# What you are asked to do:
Please write each entry out again exactly as shown.

=== Section Start ===

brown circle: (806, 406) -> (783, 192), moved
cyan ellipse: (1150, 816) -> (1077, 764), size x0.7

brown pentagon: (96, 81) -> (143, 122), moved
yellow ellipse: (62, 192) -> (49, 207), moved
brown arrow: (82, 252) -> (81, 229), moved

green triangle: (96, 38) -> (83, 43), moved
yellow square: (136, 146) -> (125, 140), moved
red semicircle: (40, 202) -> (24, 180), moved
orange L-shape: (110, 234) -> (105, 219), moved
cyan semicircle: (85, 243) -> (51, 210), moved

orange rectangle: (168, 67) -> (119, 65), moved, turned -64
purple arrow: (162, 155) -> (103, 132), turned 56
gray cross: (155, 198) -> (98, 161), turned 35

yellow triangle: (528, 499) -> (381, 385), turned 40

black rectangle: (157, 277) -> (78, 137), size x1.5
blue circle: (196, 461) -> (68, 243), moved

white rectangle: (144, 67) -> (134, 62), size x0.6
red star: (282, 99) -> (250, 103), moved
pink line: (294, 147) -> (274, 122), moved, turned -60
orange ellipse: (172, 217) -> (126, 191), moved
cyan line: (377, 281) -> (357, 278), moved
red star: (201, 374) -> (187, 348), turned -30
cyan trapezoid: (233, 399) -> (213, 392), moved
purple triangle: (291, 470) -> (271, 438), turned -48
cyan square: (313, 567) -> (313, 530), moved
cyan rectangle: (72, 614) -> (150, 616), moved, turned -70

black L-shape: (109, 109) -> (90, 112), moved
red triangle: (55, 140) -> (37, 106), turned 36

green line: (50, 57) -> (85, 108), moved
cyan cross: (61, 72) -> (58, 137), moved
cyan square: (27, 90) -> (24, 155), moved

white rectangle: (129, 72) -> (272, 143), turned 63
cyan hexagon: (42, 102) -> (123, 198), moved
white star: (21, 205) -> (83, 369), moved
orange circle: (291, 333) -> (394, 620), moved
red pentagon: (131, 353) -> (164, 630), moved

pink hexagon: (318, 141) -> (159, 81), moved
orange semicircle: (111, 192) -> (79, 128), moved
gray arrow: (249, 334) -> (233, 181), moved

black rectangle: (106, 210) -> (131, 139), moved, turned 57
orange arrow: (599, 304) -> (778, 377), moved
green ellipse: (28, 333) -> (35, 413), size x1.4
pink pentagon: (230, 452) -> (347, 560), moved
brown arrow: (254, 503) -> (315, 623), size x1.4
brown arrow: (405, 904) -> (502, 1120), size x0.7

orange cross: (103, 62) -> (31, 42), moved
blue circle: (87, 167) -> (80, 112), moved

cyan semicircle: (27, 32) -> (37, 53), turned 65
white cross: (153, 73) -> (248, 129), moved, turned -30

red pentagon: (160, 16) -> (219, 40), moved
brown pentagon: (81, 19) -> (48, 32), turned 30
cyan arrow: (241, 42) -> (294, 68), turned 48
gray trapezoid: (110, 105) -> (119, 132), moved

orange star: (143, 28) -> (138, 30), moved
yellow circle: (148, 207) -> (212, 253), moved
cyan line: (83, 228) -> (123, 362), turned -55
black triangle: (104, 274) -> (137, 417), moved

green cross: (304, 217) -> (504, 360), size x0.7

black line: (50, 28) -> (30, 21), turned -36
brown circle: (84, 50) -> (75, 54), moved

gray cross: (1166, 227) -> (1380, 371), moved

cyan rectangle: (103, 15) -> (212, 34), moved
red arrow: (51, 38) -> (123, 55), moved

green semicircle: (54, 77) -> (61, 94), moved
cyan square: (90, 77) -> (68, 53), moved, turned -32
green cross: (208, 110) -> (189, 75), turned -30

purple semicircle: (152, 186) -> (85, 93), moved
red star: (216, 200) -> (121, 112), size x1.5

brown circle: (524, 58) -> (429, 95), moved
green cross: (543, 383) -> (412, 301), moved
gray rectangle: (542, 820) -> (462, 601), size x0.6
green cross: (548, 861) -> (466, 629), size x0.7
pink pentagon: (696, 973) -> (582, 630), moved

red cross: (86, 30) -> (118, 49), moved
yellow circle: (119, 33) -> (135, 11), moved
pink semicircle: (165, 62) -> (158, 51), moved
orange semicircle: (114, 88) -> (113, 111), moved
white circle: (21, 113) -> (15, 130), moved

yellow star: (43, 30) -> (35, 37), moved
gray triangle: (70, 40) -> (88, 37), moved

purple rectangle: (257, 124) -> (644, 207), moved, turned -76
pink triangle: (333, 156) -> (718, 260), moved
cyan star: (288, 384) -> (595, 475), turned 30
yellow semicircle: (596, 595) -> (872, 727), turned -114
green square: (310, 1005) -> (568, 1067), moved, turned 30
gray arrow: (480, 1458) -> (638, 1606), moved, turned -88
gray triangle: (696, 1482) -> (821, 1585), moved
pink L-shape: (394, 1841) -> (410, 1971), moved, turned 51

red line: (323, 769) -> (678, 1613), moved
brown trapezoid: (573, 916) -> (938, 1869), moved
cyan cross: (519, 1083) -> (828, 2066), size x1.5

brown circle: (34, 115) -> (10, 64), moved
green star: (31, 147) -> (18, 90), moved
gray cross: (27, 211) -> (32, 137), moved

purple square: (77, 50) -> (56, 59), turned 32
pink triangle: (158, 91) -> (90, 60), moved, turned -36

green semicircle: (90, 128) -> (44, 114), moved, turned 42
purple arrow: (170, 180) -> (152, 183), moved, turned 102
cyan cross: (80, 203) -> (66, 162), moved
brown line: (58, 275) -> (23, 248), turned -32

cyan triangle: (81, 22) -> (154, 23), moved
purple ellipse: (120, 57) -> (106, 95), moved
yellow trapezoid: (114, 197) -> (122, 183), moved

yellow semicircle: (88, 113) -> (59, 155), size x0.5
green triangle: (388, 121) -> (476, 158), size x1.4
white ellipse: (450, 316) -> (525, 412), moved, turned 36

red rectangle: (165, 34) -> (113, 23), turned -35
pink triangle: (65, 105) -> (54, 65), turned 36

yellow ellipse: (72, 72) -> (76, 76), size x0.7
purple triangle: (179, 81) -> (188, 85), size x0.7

=== Section End ===

# Solved exercise:
brown circle: (806, 406) -> (783, 192), moved
cyan ellipse: (1150, 816) -> (1077, 764), size x0.7

brown pentagon: (96, 81) -> (143, 122), moved
yellow ellipse: (62, 192) -> (49, 207), moved
brown arrow: (82, 252) -> (81, 229), moved

green triangle: (96, 38) -> (83, 43), moved
yellow square: (136, 146) -> (125, 140), moved
red semicircle: (40, 202) -> (24, 180), moved
orange L-shape: (110, 234) -> (105, 219), moved
cyan semicircle: (85, 243) -> (51, 210), moved

orange rectangle: (168, 67) -> (119, 65), moved, turned -64
purple arrow: (162, 155) -> (103, 132), turned 56
gray cross: (155, 198) -> (98, 161), turned 35

yellow triangle: (528, 499) -> (381, 385), turned 40

black rectangle: (157, 277) -> (78, 137), size x1.5
blue circle: (196, 461) -> (68, 243), moved

white rectangle: (144, 67) -> (134, 62), size x0.6
red star: (282, 99) -> (250, 103), moved
pink line: (294, 147) -> (274, 122), moved, turned -60
orange ellipse: (172, 217) -> (126, 191), moved
cyan line: (377, 281) -> (357, 278), moved
red star: (201, 374) -> (187, 348), turned -30
cyan trapezoid: (233, 399) -> (213, 392), moved
purple triangle: (291, 470) -> (271, 438), turned -48
cyan square: (313, 567) -> (313, 530), moved
cyan rectangle: (72, 614) -> (150, 616), moved, turned -70

black L-shape: (109, 109) -> (90, 112), moved
red triangle: (55, 140) -> (37, 106), turned 36

green line: (50, 57) -> (85, 108), moved
cyan cross: (61, 72) -> (58, 137), moved
cyan square: (27, 90) -> (24, 155), moved

white rectangle: (129, 72) -> (272, 143), turned 63
cyan hexagon: (42, 102) -> (123, 198), moved
white star: (21, 205) -> (83, 369), moved
orange circle: (291, 333) -> (394, 620), moved
red pentagon: (131, 353) -> (164, 630), moved

pink hexagon: (318, 141) -> (159, 81), moved
orange semicircle: (111, 192) -> (79, 128), moved
gray arrow: (249, 334) -> (233, 181), moved

black rectangle: (106, 210) -> (131, 139), moved, turned 57
orange arrow: (599, 304) -> (778, 377), moved
green ellipse: (28, 333) -> (35, 413), size x1.4
pink pentagon: (230, 452) -> (347, 560), moved
brown arrow: (254, 503) -> (315, 623), size x1.4
brown arrow: (405, 904) -> (502, 1120), size x0.7

orange cross: (103, 62) -> (31, 42), moved
blue circle: (87, 167) -> (80, 112), moved

cyan semicircle: (27, 32) -> (37, 53), turned 65
white cross: (153, 73) -> (248, 129), moved, turned -30

red pentagon: (160, 16) -> (219, 40), moved
brown pentagon: (81, 19) -> (48, 32), turned 30
cyan arrow: (241, 42) -> (294, 68), turned 48
gray trapezoid: (110, 105) -> (119, 132), moved

orange star: (143, 28) -> (138, 30), moved
yellow circle: (148, 207) -> (212, 253), moved
cyan line: (83, 228) -> (123, 362), turned -55
black triangle: (104, 274) -> (137, 417), moved

green cross: (304, 217) -> (504, 360), size x0.7

black line: (50, 28) -> (30, 21), turned -36
brown circle: (84, 50) -> (75, 54), moved

gray cross: (1166, 227) -> (1380, 371), moved

cyan rectangle: (103, 15) -> (212, 34), moved
red arrow: (51, 38) -> (123, 55), moved

green semicircle: (54, 77) -> (61, 94), moved
cyan square: (90, 77) -> (68, 53), moved, turned -32
green cross: (208, 110) -> (189, 75), turned -30

purple semicircle: (152, 186) -> (85, 93), moved
red star: (216, 200) -> (121, 112), size x1.5

brown circle: (524, 58) -> (429, 95), moved
green cross: (543, 383) -> (412, 301), moved
gray rectangle: (542, 820) -> (462, 601), size x0.6
green cross: (548, 861) -> (466, 629), size x0.7
pink pentagon: (696, 973) -> (582, 630), moved

red cross: (86, 30) -> (118, 49), moved
yellow circle: (119, 33) -> (135, 11), moved
pink semicircle: (165, 62) -> (158, 51), moved
orange semicircle: (114, 88) -> (113, 111), moved
white circle: (21, 113) -> (15, 130), moved

yellow star: (43, 30) -> (35, 37), moved
gray triangle: (70, 40) -> (88, 37), moved

purple rectangle: (257, 124) -> (644, 207), moved, turned -76
pink triangle: (333, 156) -> (718, 260), moved
cyan star: (288, 384) -> (595, 475), turned 30
yellow semicircle: (596, 595) -> (872, 727), turned -114
green square: (310, 1005) -> (568, 1067), moved, turned 30
gray arrow: (480, 1458) -> (638, 1606), moved, turned -88
gray triangle: (696, 1482) -> (821, 1585), moved
pink L-shape: (394, 1841) -> (410, 1971), moved, turned 51

red line: (323, 769) -> (678, 1613), moved
brown trapezoid: (573, 916) -> (938, 1869), moved
cyan cross: (519, 1083) -> (828, 2066), size x1.5

brown circle: (34, 115) -> (10, 64), moved
green star: (31, 147) -> (18, 90), moved
gray cross: (27, 211) -> (32, 137), moved

purple square: (77, 50) -> (56, 59), turned 32
pink triangle: (158, 91) -> (90, 60), moved, turned -36

green semicircle: (90, 128) -> (44, 114), moved, turned 42
purple arrow: (170, 180) -> (152, 183), moved, turned 102
cyan cross: (80, 203) -> (66, 162), moved
brown line: (58, 275) -> (23, 248), turned -32

cyan triangle: (81, 22) -> (154, 23), moved
purple ellipse: (120, 57) -> (106, 95), moved
yellow trapezoid: (114, 197) -> (122, 183), moved

yellow semicircle: (88, 113) -> (59, 155), size x0.5
green triangle: (388, 121) -> (476, 158), size x1.4
white ellipse: (450, 316) -> (525, 412), moved, turned 36

red rectangle: (165, 34) -> (113, 23), turned -35
pink triangle: (65, 105) -> (54, 65), turned 36

yellow ellipse: (72, 72) -> (76, 76), size x0.7
purple triangle: (179, 81) -> (188, 85), size x0.7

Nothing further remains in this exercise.